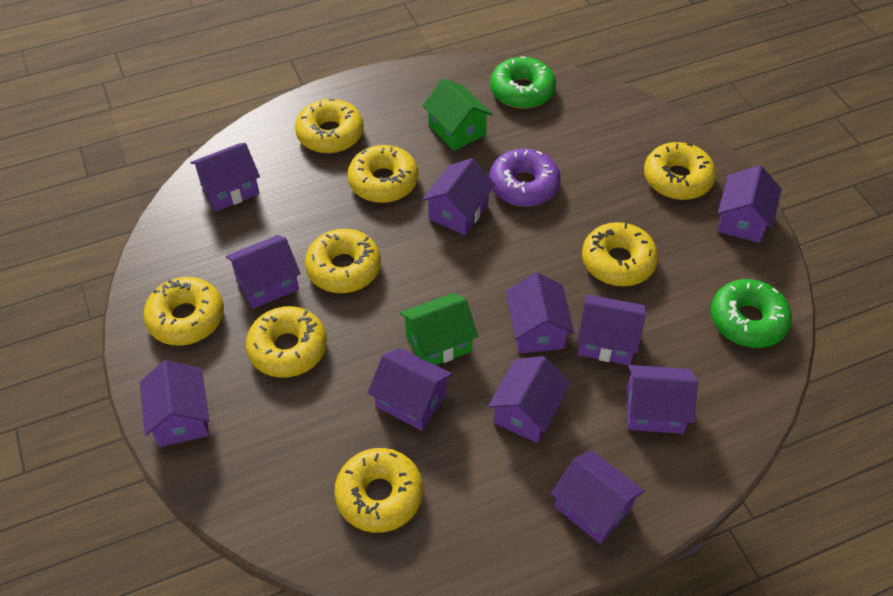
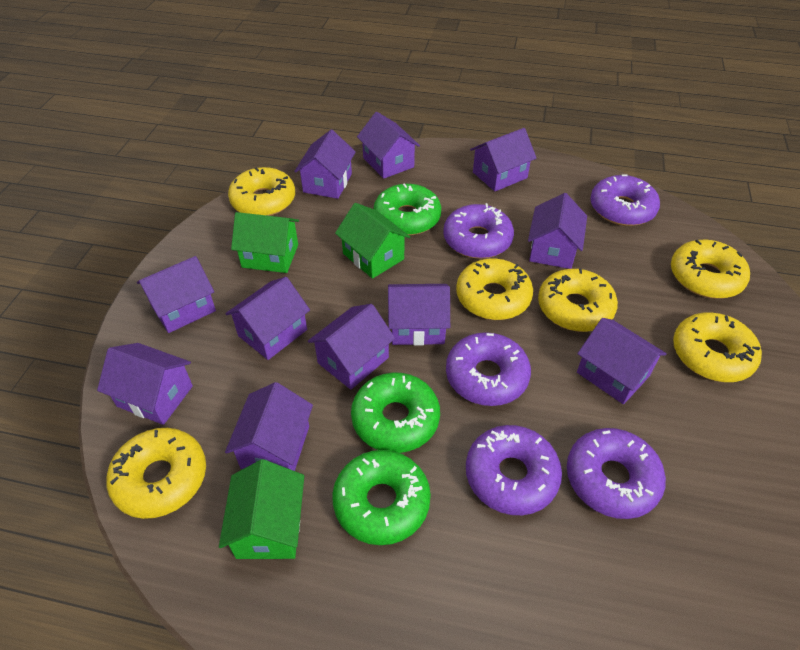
green donut: 2 -> 3
green house: 2 -> 3
purple donut: 1 -> 5
yellow donut: 8 -> 6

→ Exercise brief: Skip the images and set down the rest of the data unchanged.

→ Exercise output:
green donut: 2 -> 3
green house: 2 -> 3
purple donut: 1 -> 5
yellow donut: 8 -> 6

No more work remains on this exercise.